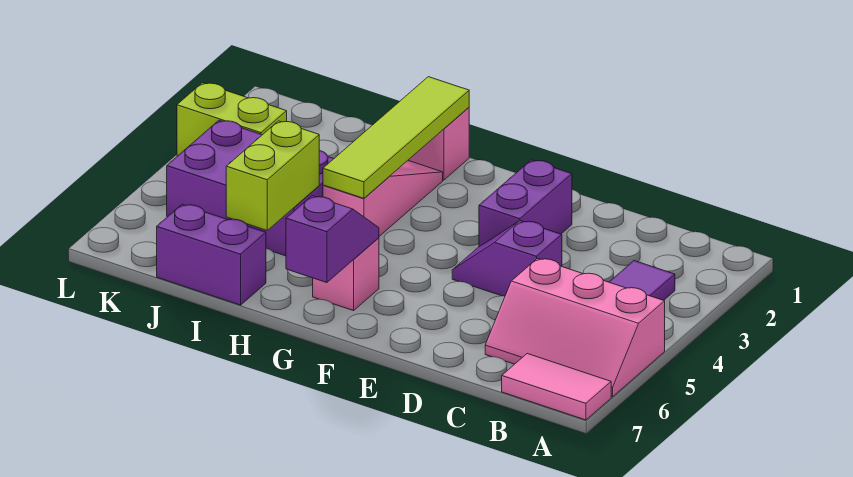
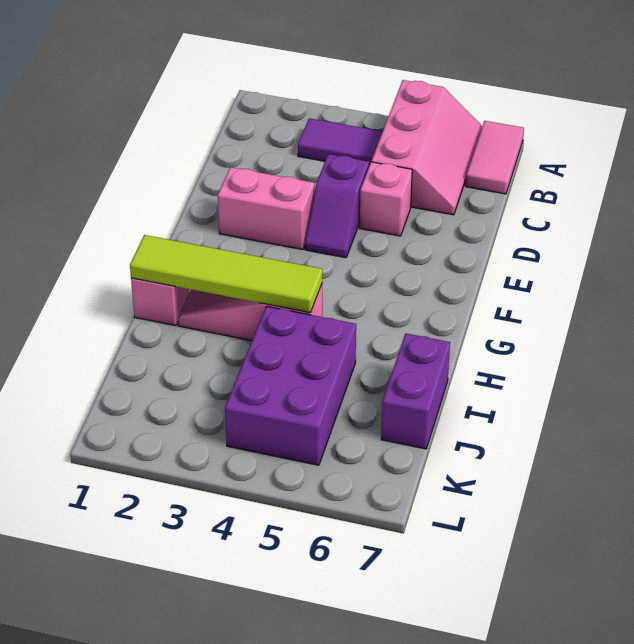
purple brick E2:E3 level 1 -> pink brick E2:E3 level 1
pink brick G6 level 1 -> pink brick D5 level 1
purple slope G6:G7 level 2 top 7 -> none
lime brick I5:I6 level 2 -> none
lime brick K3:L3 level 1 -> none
++++++
- [The problem] Copy out the listing word for word and skip its pictures.

- [Output of the exercise]
purple brick E2:E3 level 1 -> pink brick E2:E3 level 1
pink brick G6 level 1 -> pink brick D5 level 1
purple slope G6:G7 level 2 top 7 -> none
lime brick I5:I6 level 2 -> none
lime brick K3:L3 level 1 -> none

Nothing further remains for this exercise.